Records excerpted from a collection
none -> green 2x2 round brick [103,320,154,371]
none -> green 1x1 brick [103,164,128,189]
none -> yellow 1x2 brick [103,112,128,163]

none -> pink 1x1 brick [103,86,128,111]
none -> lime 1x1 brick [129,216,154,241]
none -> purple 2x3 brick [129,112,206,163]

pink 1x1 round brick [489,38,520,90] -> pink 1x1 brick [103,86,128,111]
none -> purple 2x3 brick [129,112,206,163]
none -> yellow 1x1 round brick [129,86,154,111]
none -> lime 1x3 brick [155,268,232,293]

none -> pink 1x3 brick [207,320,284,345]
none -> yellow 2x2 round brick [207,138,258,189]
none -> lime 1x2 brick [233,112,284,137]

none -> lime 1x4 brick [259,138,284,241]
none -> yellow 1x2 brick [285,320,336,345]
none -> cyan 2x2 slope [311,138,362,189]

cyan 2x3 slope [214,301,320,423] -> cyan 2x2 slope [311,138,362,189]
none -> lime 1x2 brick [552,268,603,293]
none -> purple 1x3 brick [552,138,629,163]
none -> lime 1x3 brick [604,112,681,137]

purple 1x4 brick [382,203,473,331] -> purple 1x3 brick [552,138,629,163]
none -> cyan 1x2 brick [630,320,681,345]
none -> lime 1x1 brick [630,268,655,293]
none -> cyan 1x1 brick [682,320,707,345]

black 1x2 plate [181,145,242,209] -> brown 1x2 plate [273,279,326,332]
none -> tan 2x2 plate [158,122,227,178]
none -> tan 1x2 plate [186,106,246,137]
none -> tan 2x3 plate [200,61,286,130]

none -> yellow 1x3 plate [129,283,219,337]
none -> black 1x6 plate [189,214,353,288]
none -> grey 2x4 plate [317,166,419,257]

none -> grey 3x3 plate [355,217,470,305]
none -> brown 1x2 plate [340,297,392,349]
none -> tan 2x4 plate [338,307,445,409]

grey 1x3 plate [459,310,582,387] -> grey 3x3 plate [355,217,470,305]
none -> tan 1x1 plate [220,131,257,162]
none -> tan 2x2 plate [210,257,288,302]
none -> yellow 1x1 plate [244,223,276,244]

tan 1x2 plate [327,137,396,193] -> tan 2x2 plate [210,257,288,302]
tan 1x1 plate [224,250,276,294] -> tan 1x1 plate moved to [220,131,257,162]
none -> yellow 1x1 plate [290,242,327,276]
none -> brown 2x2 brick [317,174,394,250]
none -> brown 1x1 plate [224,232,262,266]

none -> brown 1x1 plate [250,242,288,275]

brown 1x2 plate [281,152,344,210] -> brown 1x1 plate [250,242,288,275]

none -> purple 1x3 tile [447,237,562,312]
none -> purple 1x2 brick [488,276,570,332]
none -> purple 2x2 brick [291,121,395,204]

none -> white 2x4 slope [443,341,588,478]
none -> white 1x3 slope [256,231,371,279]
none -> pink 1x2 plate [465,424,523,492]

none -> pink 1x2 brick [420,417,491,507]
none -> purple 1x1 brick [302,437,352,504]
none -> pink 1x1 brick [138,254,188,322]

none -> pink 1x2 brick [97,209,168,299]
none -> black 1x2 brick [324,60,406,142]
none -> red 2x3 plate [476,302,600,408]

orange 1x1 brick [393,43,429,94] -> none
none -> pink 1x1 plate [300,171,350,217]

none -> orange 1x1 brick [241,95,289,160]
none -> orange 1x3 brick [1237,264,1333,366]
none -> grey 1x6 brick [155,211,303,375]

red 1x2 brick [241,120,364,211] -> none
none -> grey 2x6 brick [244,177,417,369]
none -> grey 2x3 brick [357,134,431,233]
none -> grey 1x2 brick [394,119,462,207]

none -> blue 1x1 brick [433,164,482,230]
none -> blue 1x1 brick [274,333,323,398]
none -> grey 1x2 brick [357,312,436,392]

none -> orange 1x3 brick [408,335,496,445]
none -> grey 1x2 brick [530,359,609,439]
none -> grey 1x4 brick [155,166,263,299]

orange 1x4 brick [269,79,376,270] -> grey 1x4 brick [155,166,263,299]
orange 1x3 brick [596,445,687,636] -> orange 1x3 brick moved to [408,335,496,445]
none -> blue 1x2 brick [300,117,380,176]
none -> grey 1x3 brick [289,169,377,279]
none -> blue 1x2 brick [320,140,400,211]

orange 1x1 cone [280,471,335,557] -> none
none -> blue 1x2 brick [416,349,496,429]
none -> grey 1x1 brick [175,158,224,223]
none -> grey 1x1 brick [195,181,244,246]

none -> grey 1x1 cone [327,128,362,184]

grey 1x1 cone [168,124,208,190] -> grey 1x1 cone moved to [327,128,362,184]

→ **WORK TO BE COMPLETED**: Find the lines that mention "yellow" in the entries and show them.

→ **RESPONSE BOX**:
none -> yellow 1x2 brick [103,112,128,163]
none -> yellow 1x1 round brick [129,86,154,111]
none -> yellow 2x2 round brick [207,138,258,189]
none -> yellow 1x2 brick [285,320,336,345]
none -> yellow 1x3 plate [129,283,219,337]
none -> yellow 1x1 plate [244,223,276,244]
none -> yellow 1x1 plate [290,242,327,276]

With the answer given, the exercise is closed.